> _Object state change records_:
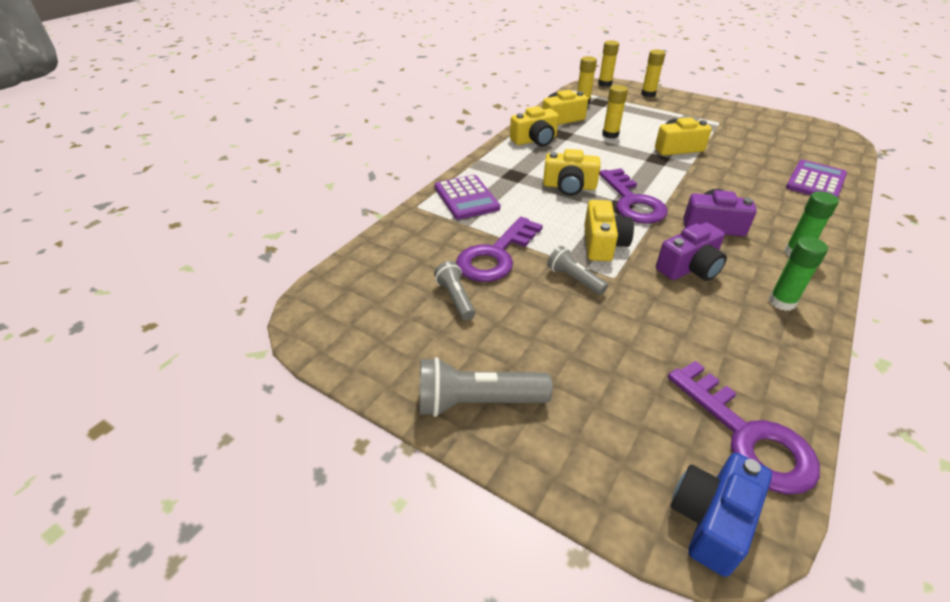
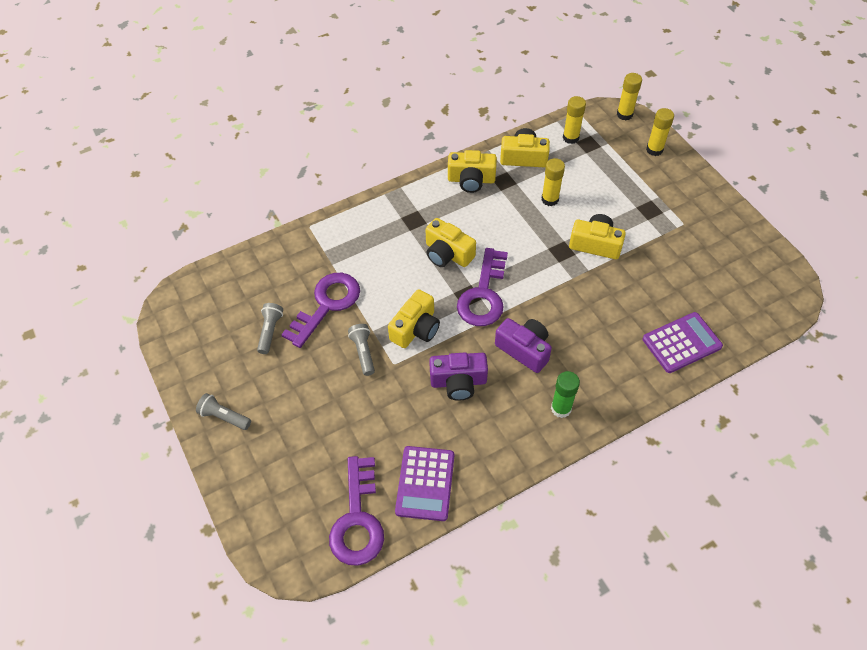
camera: 30 degrees right, 15 degrees up
grey flashlight [419,357,553,417] -> grey flashlight [196,393,251,430], size x0.61
purple calculator [435,175,500,220] -> purple calculator moved to [395,446,454,521]
purple key [456,217,543,282] -> purple key turned 150 degrees clockwise [281,273,360,348]
blue camera [671,453,772,577] -> none
green glue stick [769,237,828,311] -> none

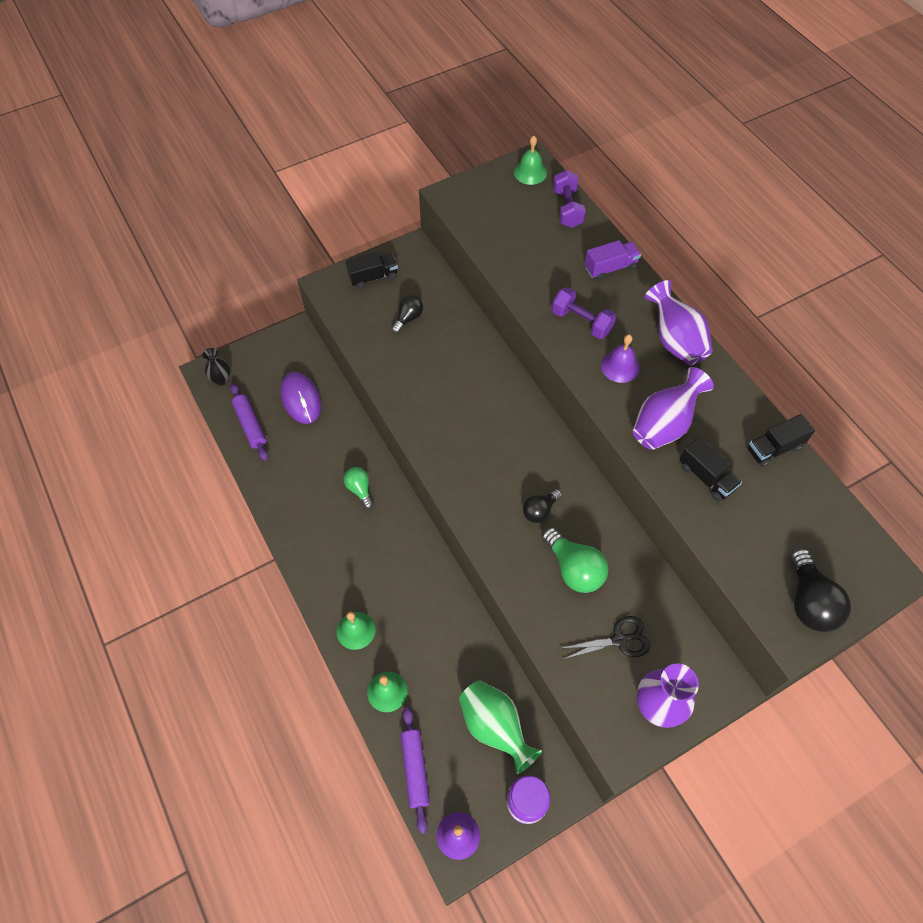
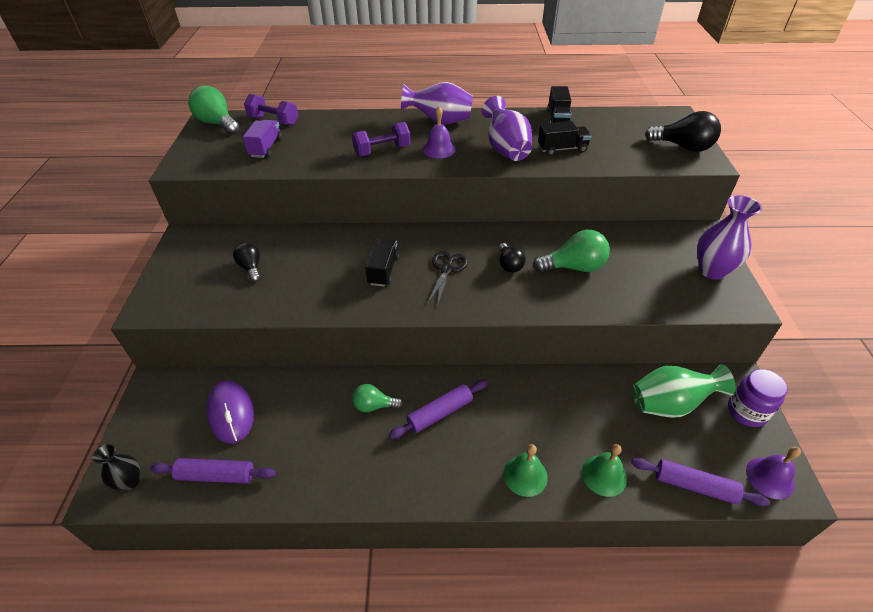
camera: 60 degrees left, 15 degrees down
purple mouse [280,372,321,424] -> purple mouse turned 60 degrees clockwise [206,380,254,444]
black truck [345,252,398,289] -> black truck moved to [365,239,399,287]
green bell [514,136,547,185] -> green light bulb [188,85,239,134]
black scissors [559,616,650,659] -> black scissors moved to [427,251,468,306]
purple truck [585,240,641,281] -> purple truck moved to [243,120,282,158]
none -> purple rolling pin [389,380,488,439]

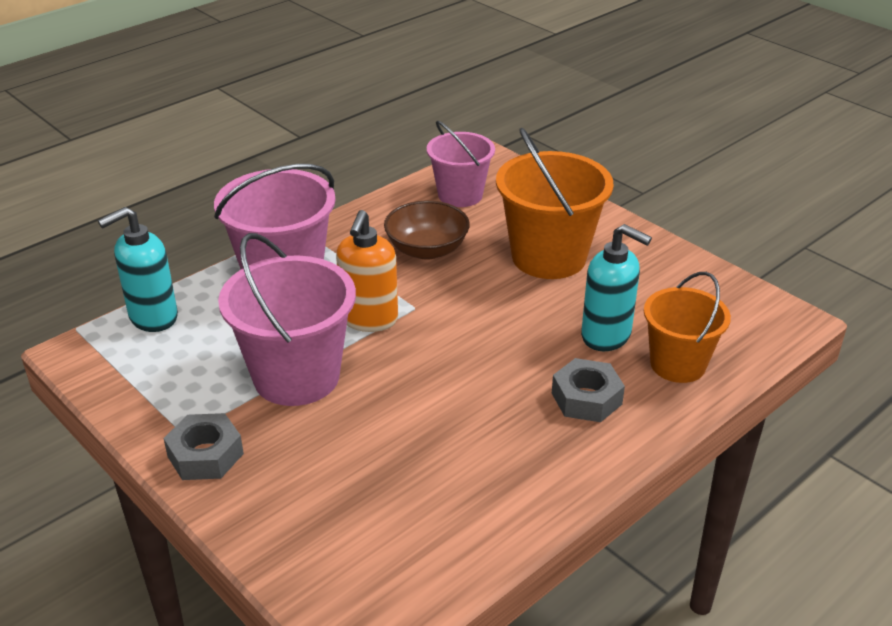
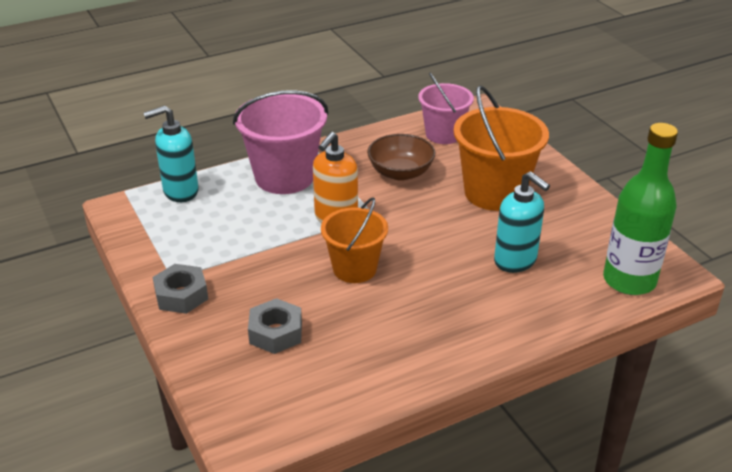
camera: 15 degrees right, 0 degrees up
pink bucket [218,233,356,406] -> none
grey nut [552,358,625,422] -> grey nut moved to [248,298,302,354]
orange bucket [644,272,731,383] -> orange bucket moved to [321,197,388,283]
none -> green bottle [603,123,678,295]

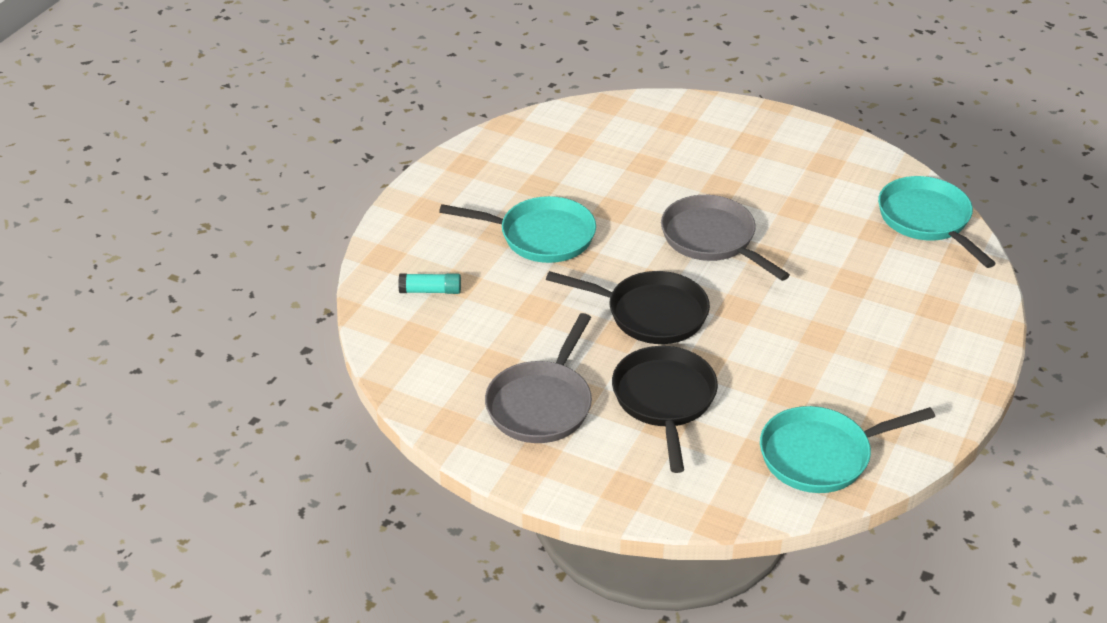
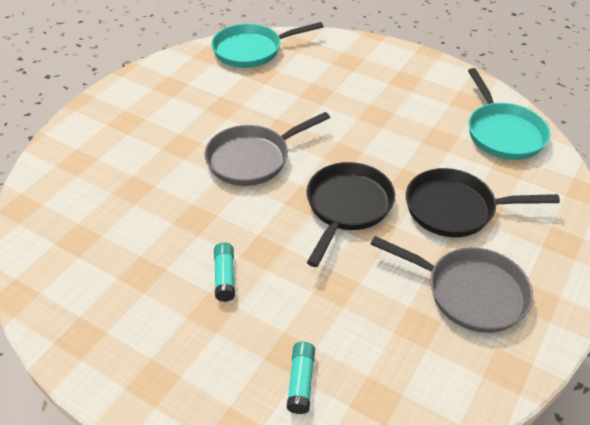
camera: 85 degrees left, 5 degrees up
turquoise pan [439,196,596,263] -> turquoise glue stick [214,242,235,302]

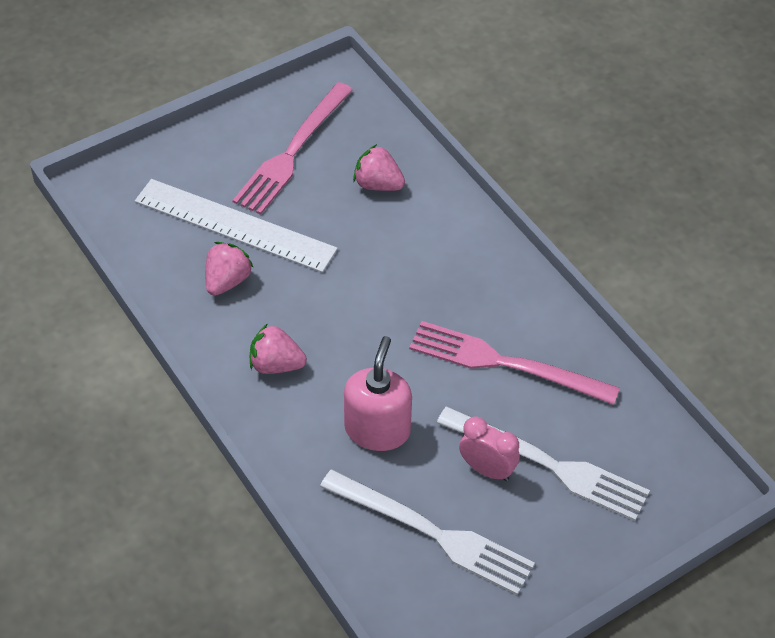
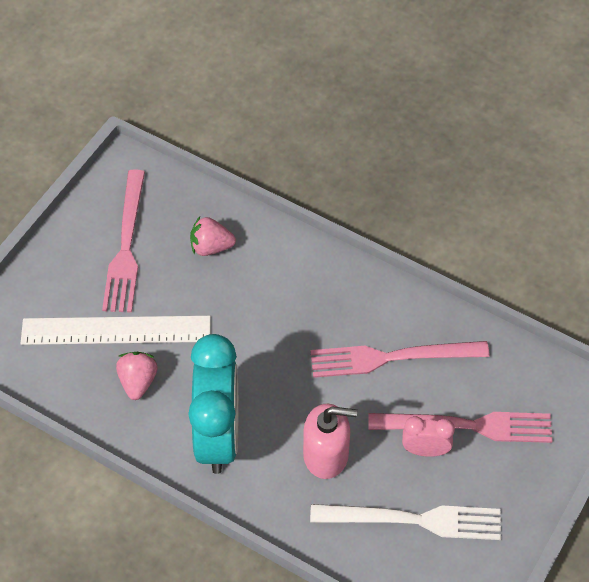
camera: 25 degrees left, 5 degrees up
pink strawberry [250,323,307,374] -> turquoise clock [188,334,238,474]
pink soap dispenser [344,336,412,451] -> pink soap dispenser turned 105 degrees clockwise [303,404,357,479]
white fork [437,406,650,521] -> pink fork [368,412,553,443]

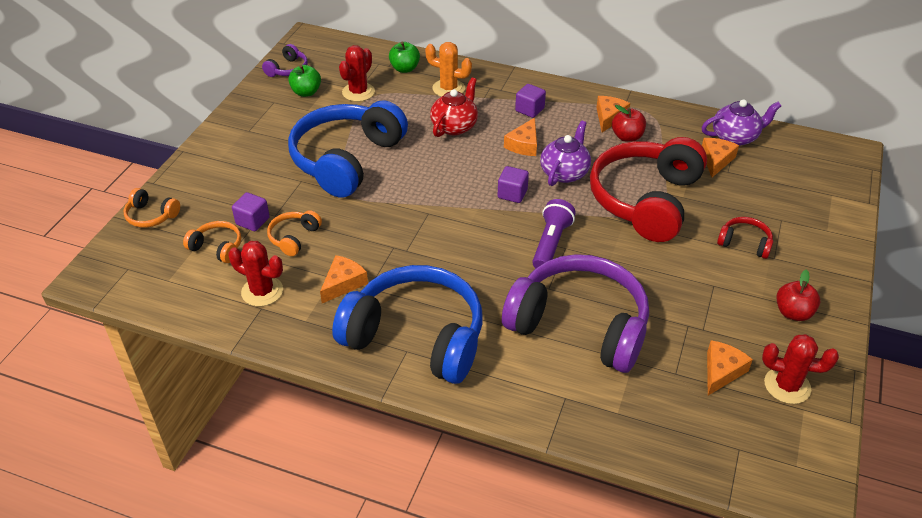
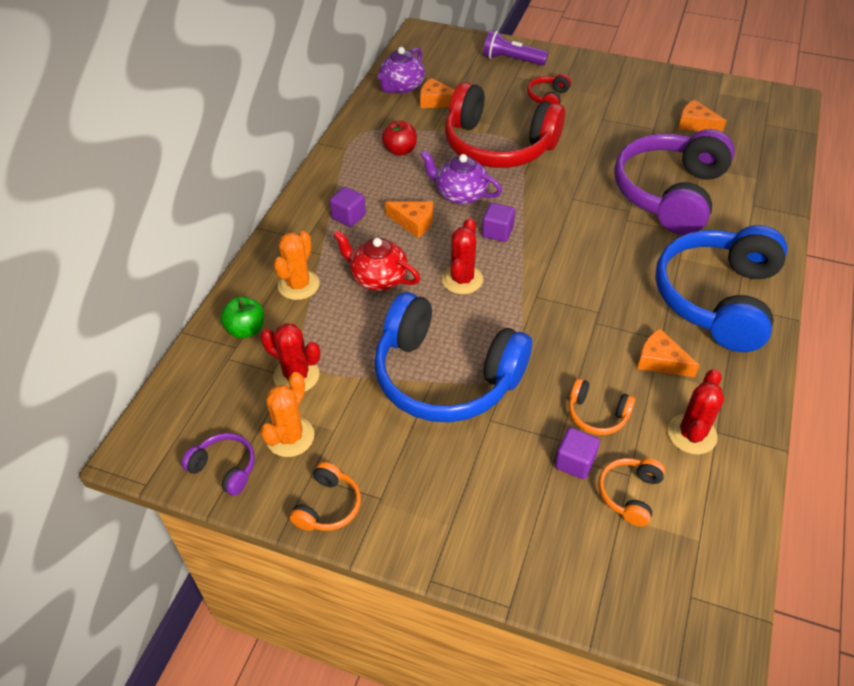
camera: 90 degrees left, 5 degrees up
orange headphones [124,188,180,228] -> orange headphones moved to [290,462,361,531]
green apple [288,65,321,97] -> orange cactus [260,372,315,457]
purple flashlight [532,199,576,268] -> purple flashlight moved to [483,30,548,65]
orange cheese [596,96,630,133] -> none
purple teapot [701,99,781,146] -> purple teapot turned 135 degrees counterclockwise [378,47,425,94]
red cactus [762,334,839,404] -> red cactus moved to [442,218,483,294]
red apple [776,269,820,321] -> none

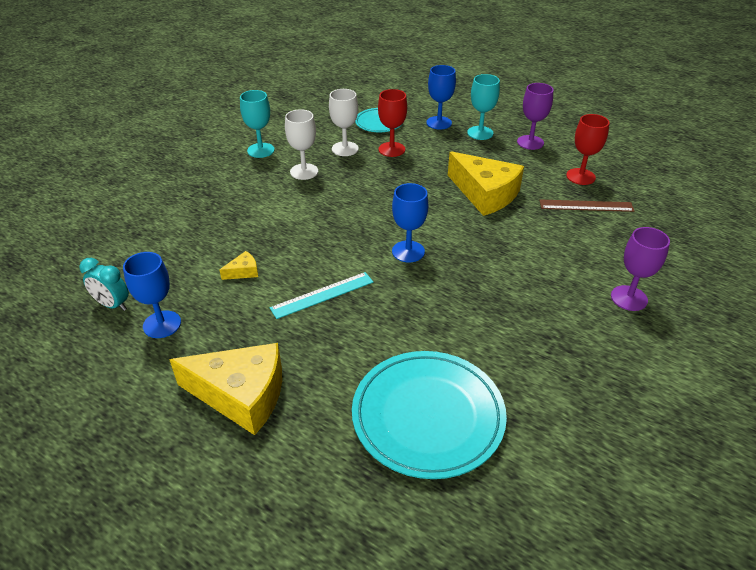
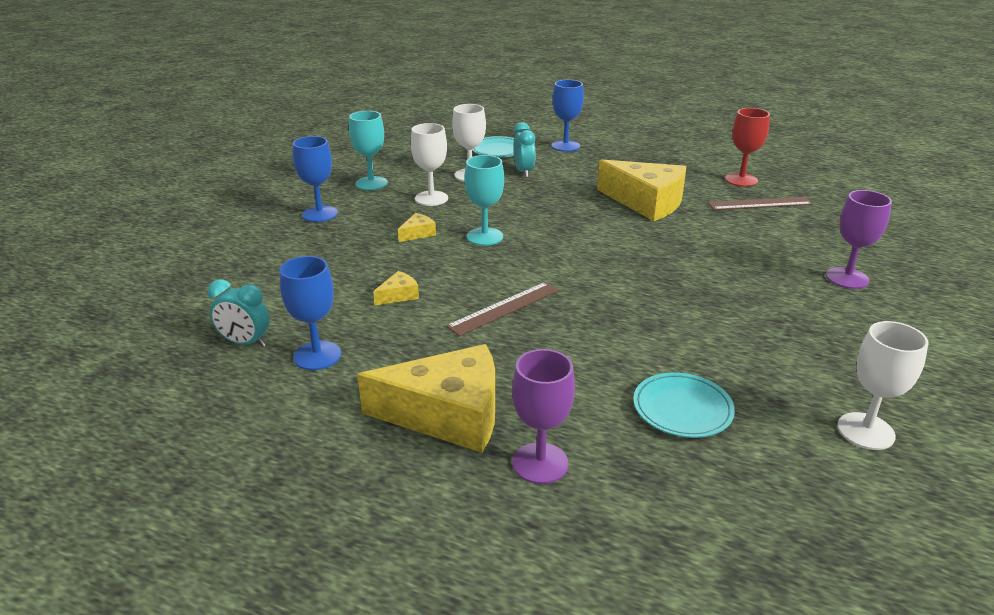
camera: 10 degrees left, 10 degrees down
turquoise ruler [270,272,373,319] -> brown ruler [446,282,559,336]
turquoise plate [352,351,507,479] -> turquoise plate [633,372,735,438], size x0.53
red goblet [378,89,407,157] -> turquoise clock [513,122,536,177]
blue goblet [392,183,428,262] -> blue goblet moved to [293,136,338,222]
turquoise goblet [467,74,500,140] -> turquoise goblet moved to [464,155,504,246]
purple goblet [517,83,554,150] -> purple goblet moved to [512,349,575,484]
none -> yellow cheese [398,213,436,242]
none -> white goblet [837,321,928,450]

> _YOUR GOAL_: Go through the entries above and output them exactly, without pictures.

> _OUTPUT FOR THIS EXERCISE_:
camera: 30 degrees right, 15 degrees up
grey flashlight [419,357,553,417] -> grey flashlight [196,393,251,430], size x0.61
purple calculator [435,175,500,220] -> purple calculator moved to [395,446,454,521]
purple key [456,217,543,282] -> purple key turned 150 degrees clockwise [281,273,360,348]
blue camera [671,453,772,577] -> none
green glue stick [769,237,828,311] -> none

camera: 60 degrees left, 15 degrees down
purple mouse [280,372,321,424] -> purple mouse turned 60 degrees clockwise [206,380,254,444]
black truck [345,252,398,289] -> black truck moved to [365,239,399,287]
green bell [514,136,547,185] -> green light bulb [188,85,239,134]
black scissors [559,616,650,659] -> black scissors moved to [427,251,468,306]
purple truck [585,240,641,281] -> purple truck moved to [243,120,282,158]
none -> purple rolling pin [389,380,488,439]

camera: 15 degrees right, 0 degrees up
pink bucket [218,233,356,406] -> none
grey nut [552,358,625,422] -> grey nut moved to [248,298,302,354]
orange bucket [644,272,731,383] -> orange bucket moved to [321,197,388,283]
none -> green bottle [603,123,678,295]

camera: 85 degrees left, 5 degrees up
turquoise pan [439,196,596,263] -> turquoise glue stick [214,242,235,302]

camera: 25 degrees left, 5 degrees up
pink strawberry [250,323,307,374] -> turquoise clock [188,334,238,474]
pink soap dispenser [344,336,412,451] -> pink soap dispenser turned 105 degrees clockwise [303,404,357,479]
white fork [437,406,650,521] -> pink fork [368,412,553,443]

camera: 90 degrees left, 5 degrees up
orange headphones [124,188,180,228] -> orange headphones moved to [290,462,361,531]
green apple [288,65,321,97] -> orange cactus [260,372,315,457]
purple flashlight [532,199,576,268] -> purple flashlight moved to [483,30,548,65]
orange cheese [596,96,630,133] -> none
purple teapot [701,99,781,146] -> purple teapot turned 135 degrees counterclockwise [378,47,425,94]
red cactus [762,334,839,404] -> red cactus moved to [442,218,483,294]
red apple [776,269,820,321] -> none

camera: 10 degrees left, 10 degrees down
turquoise ruler [270,272,373,319] -> brown ruler [446,282,559,336]
turquoise plate [352,351,507,479] -> turquoise plate [633,372,735,438], size x0.53
red goblet [378,89,407,157] -> turquoise clock [513,122,536,177]
blue goblet [392,183,428,262] -> blue goblet moved to [293,136,338,222]
turquoise goblet [467,74,500,140] -> turquoise goblet moved to [464,155,504,246]
purple goblet [517,83,554,150] -> purple goblet moved to [512,349,575,484]
none -> yellow cheese [398,213,436,242]
none -> white goblet [837,321,928,450]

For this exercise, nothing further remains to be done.